*DIRECTIONS*. Write all of the entries out again exactly, but not the images.

Before-and-after object lists
[Start of section]

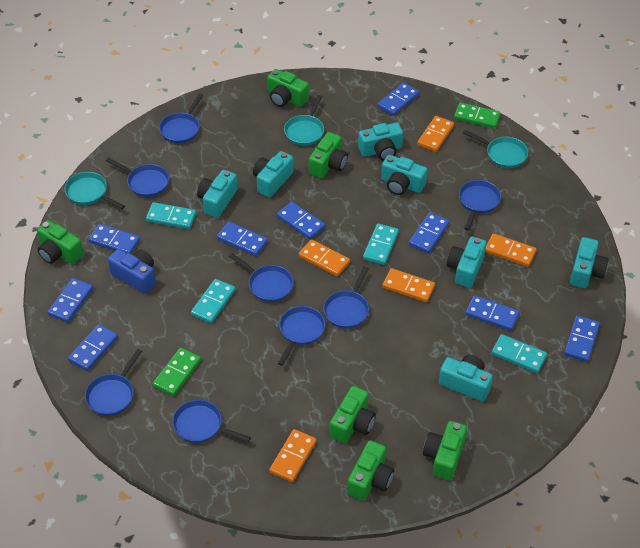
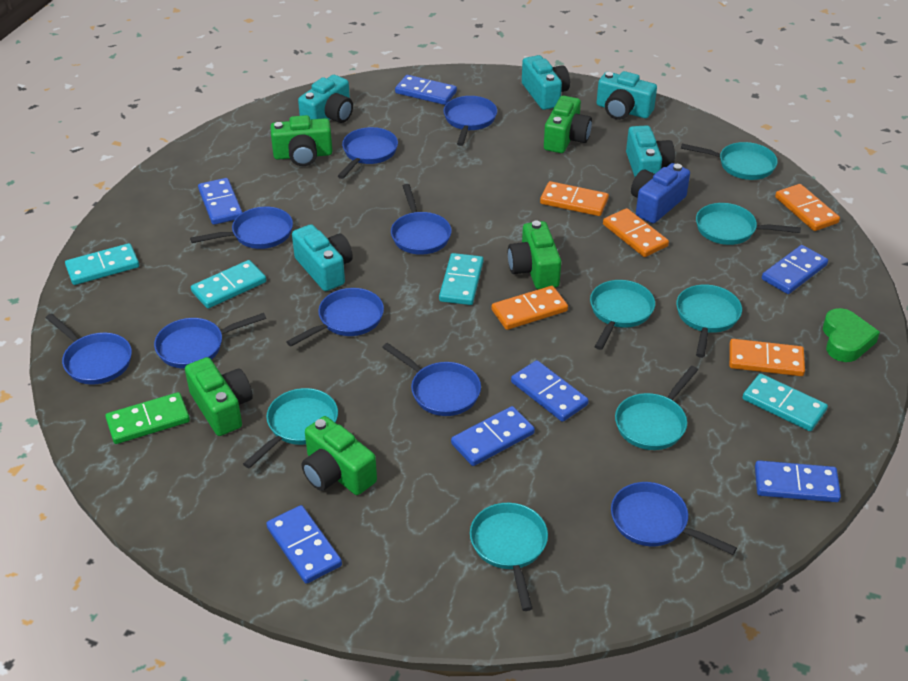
blue domino: 9 -> 7
blue pan: 8 -> 9
green camera: 6 -> 5
green domino: 2 -> 1
green heart: 0 -> 1
turquoise camera: 7 -> 5
turquoise pan: 3 -> 7

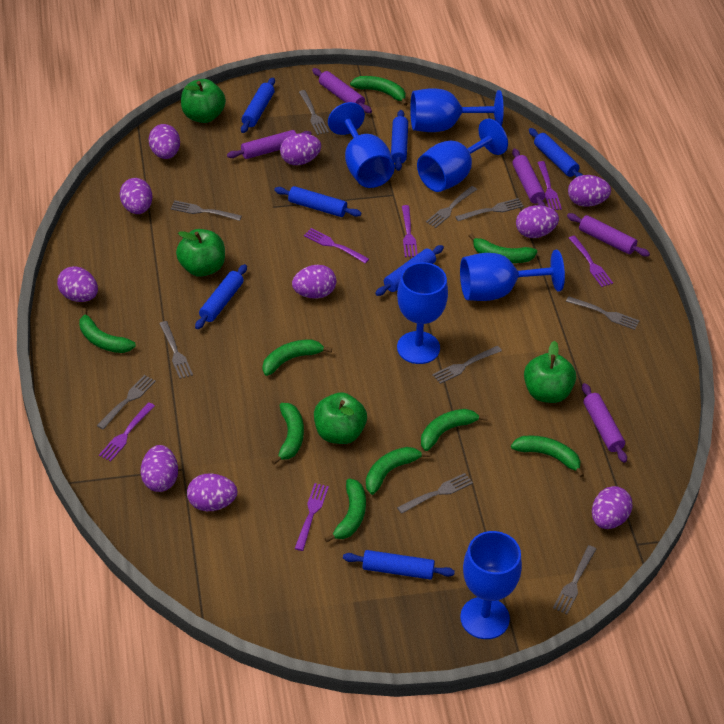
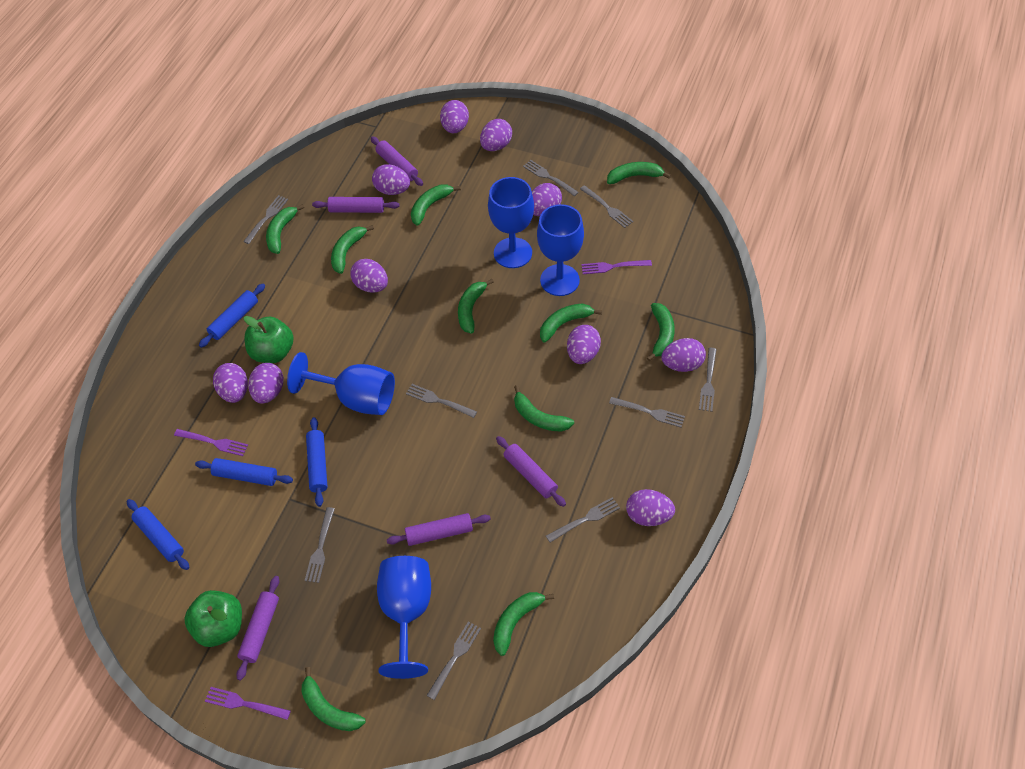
blue goblet: 6 -> 4
blue rolling pin: 7 -> 4
green apple: 4 -> 2
green banana: 9 -> 10
grey fork: 10 -> 9
purple fork: 6 -> 3

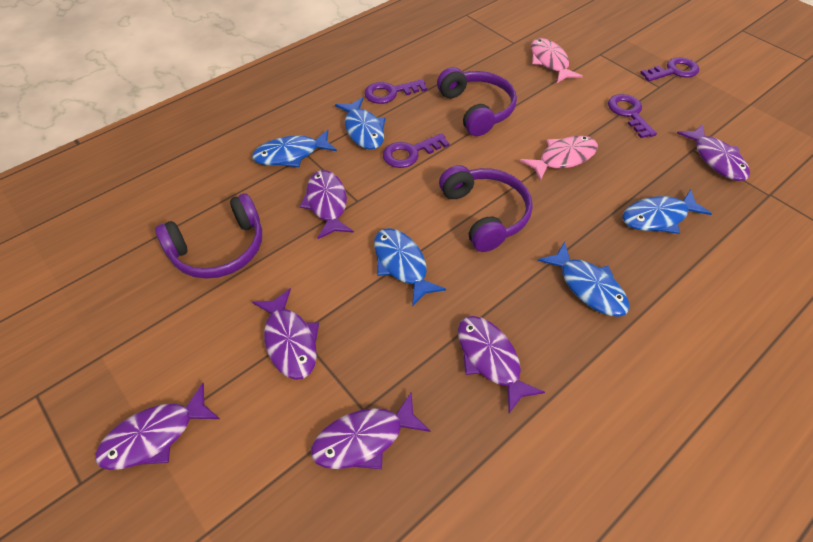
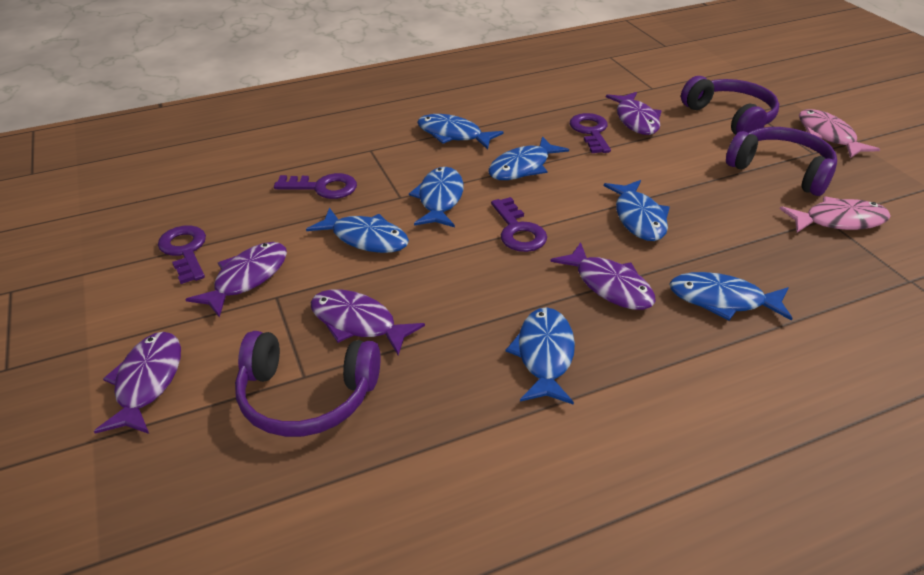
blue fish: 5 -> 7
purple fish: 6 -> 5

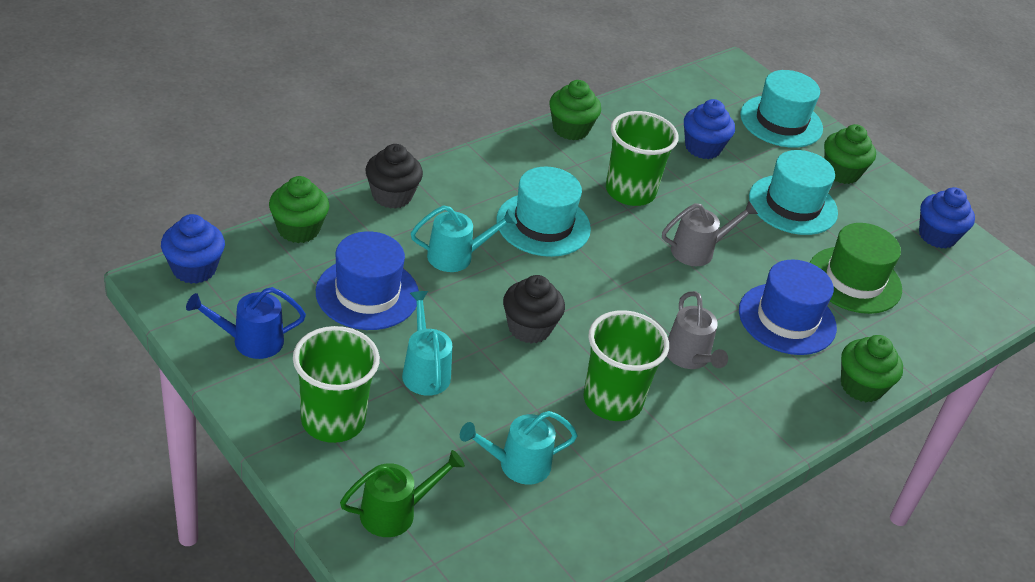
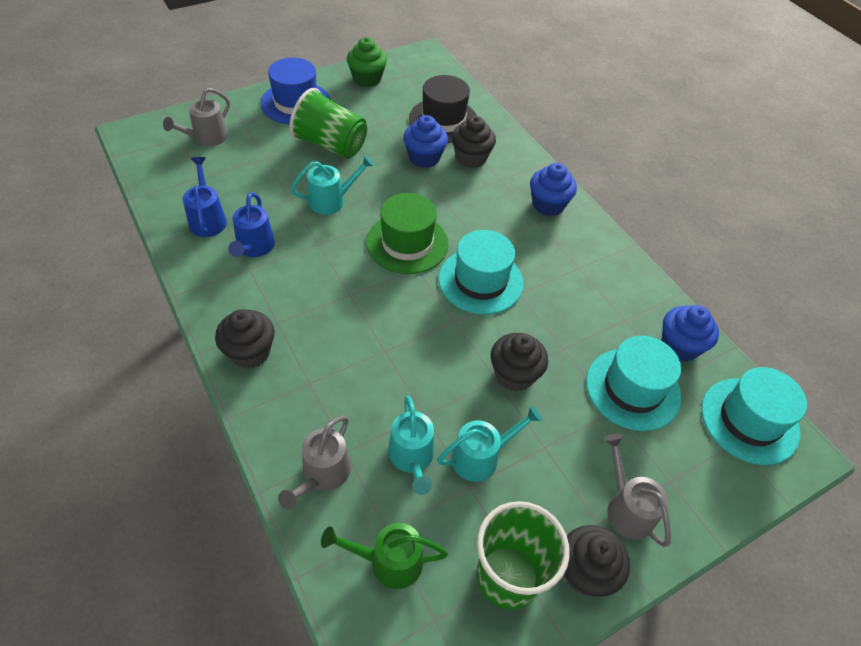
black cupcake: 2 -> 4
black hat: 0 -> 1
blue hat: 2 -> 1
blue watering can: 1 -> 2
green cup: 3 -> 2
green cupcake: 4 -> 1
grey watering can: 2 -> 3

[End of section]

*ANSWER SPACE*.
blue domino: 9 -> 7
blue pan: 8 -> 9
green camera: 6 -> 5
green domino: 2 -> 1
green heart: 0 -> 1
turquoise camera: 7 -> 5
turquoise pan: 3 -> 7

blue goblet: 6 -> 4
blue rolling pin: 7 -> 4
green apple: 4 -> 2
green banana: 9 -> 10
grey fork: 10 -> 9
purple fork: 6 -> 3

blue fish: 5 -> 7
purple fish: 6 -> 5

black cupcake: 2 -> 4
black hat: 0 -> 1
blue hat: 2 -> 1
blue watering can: 1 -> 2
green cup: 3 -> 2
green cupcake: 4 -> 1
grey watering can: 2 -> 3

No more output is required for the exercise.